[[ Source records, beginning ]]
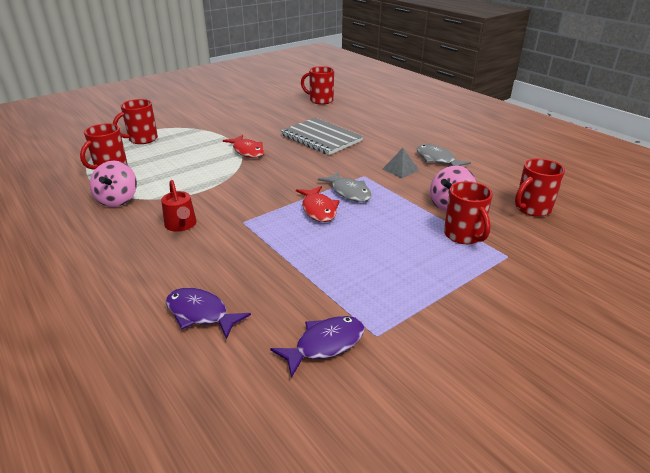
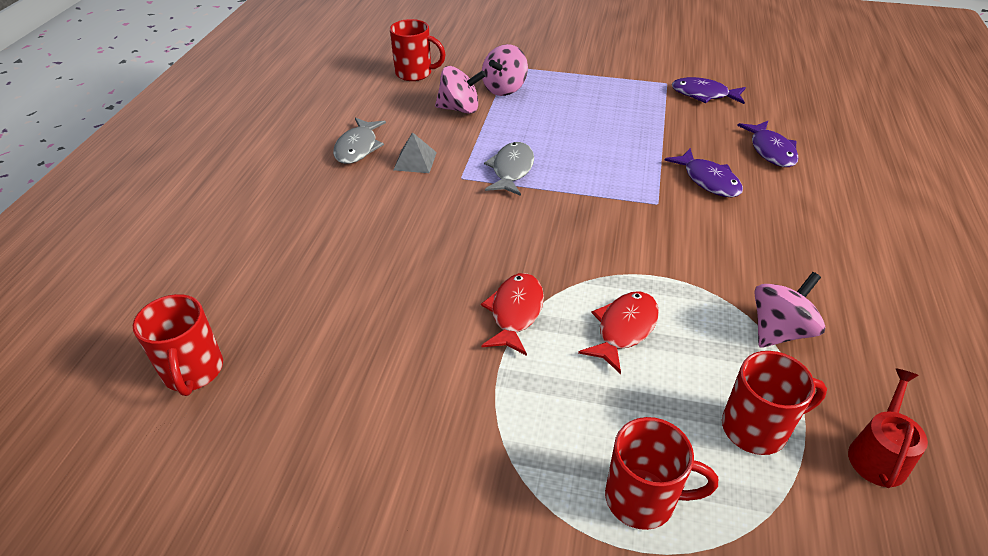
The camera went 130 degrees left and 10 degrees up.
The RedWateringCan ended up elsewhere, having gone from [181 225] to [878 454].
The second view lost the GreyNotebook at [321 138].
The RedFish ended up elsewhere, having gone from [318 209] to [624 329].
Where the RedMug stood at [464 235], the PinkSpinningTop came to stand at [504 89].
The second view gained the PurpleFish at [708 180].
[[ Source records, end ]]
[[ Source records, beginning ]]
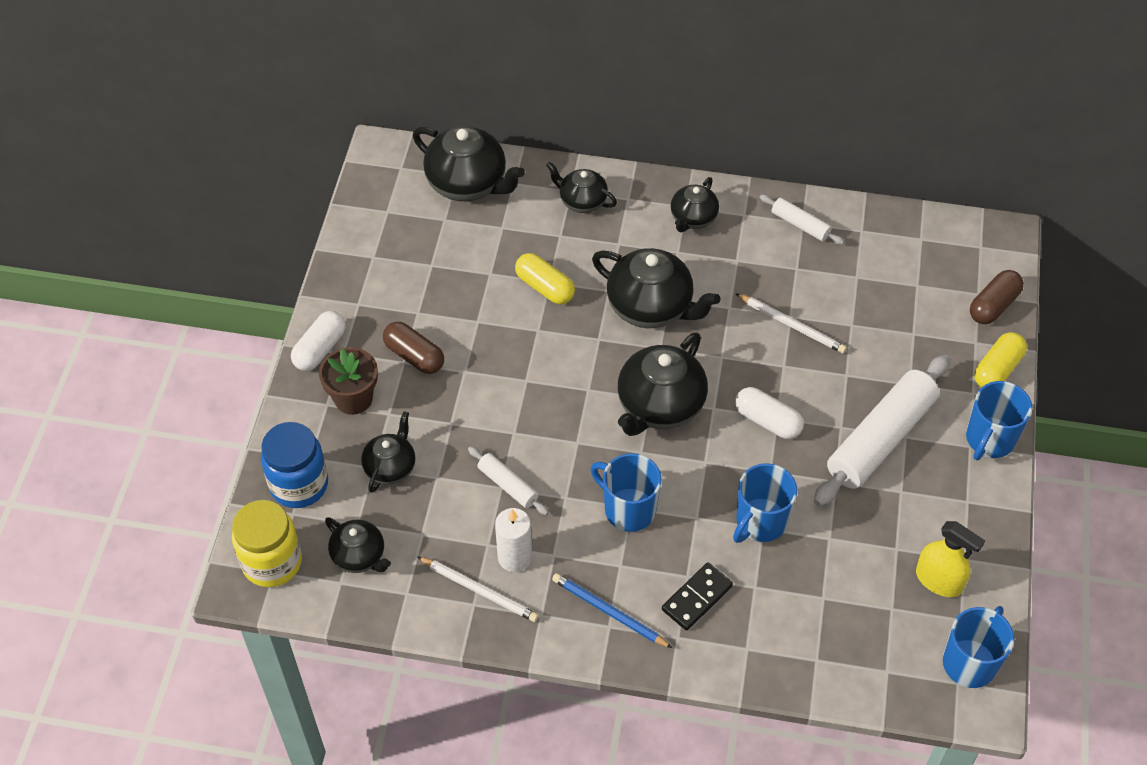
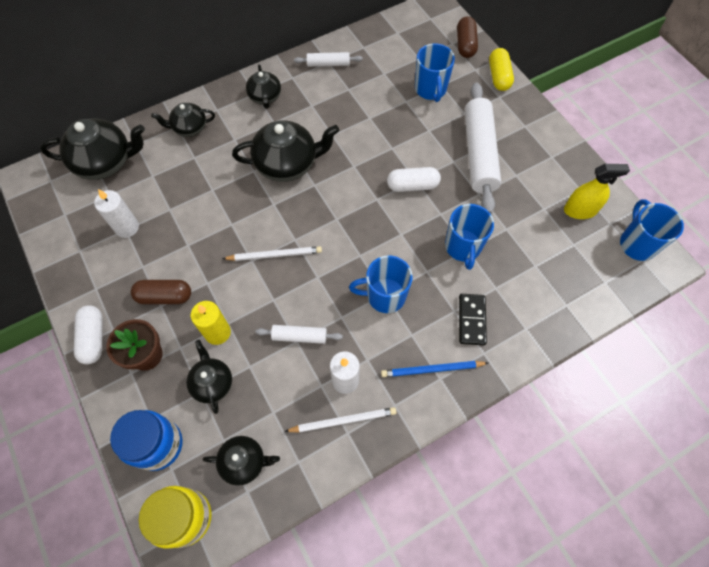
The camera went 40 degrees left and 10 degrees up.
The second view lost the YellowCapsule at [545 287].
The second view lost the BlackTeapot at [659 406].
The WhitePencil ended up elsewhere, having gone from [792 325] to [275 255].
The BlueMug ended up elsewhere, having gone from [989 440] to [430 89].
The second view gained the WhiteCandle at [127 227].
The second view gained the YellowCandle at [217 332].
[[ Source records, end ]]
▶ [Your task] Print exactly the lines above, between the one holding "The second view gained the WhiteCandle" and the one holding "The second view gained the YellowCandle", inclusive, and nothing besides.

▶ [Solution]
The second view gained the WhiteCandle at [127 227].
The second view gained the YellowCandle at [217 332].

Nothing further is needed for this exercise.